Goal of the exercise:
Each line in the records below, from the one that contains "red strawberry: 1 -> 2" to the one that contains "black car: 3 -> 0", should be reproduced exactly, the first and last included.
● ● ●
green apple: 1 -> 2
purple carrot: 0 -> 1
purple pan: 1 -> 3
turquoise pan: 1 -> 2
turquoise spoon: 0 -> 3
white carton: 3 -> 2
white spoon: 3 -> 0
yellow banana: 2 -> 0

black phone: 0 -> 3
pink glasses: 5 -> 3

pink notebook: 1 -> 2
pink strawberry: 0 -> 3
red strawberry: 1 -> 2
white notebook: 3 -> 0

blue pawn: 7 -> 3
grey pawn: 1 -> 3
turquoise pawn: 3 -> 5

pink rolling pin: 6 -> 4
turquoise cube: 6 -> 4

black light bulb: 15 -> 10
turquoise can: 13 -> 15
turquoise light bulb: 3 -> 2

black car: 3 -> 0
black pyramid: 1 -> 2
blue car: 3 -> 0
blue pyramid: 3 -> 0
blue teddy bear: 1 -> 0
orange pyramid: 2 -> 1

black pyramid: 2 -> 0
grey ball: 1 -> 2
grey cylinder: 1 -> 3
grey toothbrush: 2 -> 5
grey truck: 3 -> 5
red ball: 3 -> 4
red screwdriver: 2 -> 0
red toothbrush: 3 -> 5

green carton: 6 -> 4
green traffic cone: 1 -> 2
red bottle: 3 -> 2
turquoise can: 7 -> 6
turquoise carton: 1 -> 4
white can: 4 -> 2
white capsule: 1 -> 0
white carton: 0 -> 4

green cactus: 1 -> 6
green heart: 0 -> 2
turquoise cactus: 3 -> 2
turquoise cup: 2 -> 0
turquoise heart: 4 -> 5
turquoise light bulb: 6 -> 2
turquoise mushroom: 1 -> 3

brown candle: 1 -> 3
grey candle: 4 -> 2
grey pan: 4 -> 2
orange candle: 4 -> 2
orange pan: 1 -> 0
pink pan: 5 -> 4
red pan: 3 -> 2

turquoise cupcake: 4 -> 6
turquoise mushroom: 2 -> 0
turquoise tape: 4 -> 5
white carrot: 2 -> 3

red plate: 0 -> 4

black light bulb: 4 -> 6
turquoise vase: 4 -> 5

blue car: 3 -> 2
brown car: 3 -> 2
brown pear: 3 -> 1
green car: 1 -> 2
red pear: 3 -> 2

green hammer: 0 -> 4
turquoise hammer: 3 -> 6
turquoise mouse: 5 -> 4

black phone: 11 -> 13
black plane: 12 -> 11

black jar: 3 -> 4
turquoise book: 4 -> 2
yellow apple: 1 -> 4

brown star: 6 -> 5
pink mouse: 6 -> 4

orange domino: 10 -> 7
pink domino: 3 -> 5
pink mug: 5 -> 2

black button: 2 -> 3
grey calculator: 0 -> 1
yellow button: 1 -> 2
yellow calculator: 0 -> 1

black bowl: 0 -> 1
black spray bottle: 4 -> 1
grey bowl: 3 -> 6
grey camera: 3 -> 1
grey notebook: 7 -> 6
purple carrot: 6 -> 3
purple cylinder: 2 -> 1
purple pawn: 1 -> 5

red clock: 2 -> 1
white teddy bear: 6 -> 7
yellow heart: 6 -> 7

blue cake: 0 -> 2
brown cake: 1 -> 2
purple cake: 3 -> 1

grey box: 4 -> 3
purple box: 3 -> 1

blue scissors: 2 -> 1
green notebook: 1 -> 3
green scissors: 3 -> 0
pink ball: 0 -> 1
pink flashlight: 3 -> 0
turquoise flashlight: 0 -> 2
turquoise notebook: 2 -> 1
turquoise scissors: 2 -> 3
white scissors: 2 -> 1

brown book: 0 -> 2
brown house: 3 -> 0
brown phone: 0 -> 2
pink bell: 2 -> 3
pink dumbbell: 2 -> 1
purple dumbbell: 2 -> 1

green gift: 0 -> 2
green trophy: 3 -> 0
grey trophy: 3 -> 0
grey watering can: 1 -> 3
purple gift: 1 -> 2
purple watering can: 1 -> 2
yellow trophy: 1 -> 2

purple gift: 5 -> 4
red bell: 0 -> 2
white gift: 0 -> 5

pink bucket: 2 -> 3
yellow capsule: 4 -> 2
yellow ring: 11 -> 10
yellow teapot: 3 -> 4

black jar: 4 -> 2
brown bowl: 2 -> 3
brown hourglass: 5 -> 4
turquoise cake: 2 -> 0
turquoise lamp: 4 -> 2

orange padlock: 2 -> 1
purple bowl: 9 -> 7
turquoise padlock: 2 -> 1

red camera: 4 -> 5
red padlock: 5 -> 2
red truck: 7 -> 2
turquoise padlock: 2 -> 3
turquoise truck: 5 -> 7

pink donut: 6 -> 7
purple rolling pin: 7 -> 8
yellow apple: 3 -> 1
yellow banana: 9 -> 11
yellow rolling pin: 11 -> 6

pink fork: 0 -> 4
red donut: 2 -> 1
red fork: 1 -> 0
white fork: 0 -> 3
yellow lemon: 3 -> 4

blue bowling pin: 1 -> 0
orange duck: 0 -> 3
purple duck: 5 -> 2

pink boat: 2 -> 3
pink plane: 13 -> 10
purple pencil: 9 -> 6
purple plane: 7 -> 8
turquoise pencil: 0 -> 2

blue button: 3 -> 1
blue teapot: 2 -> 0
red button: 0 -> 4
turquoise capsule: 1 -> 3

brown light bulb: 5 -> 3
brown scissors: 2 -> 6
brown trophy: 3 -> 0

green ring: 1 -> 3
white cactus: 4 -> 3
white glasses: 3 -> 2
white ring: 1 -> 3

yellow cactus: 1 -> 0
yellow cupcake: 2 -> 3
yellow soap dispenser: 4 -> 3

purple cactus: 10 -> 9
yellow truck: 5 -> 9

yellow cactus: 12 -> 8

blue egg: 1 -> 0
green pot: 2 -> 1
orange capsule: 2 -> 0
● ● ●
Solved exercise:
red strawberry: 1 -> 2
white notebook: 3 -> 0

blue pawn: 7 -> 3
grey pawn: 1 -> 3
turquoise pawn: 3 -> 5

pink rolling pin: 6 -> 4
turquoise cube: 6 -> 4

black light bulb: 15 -> 10
turquoise can: 13 -> 15
turquoise light bulb: 3 -> 2

black car: 3 -> 0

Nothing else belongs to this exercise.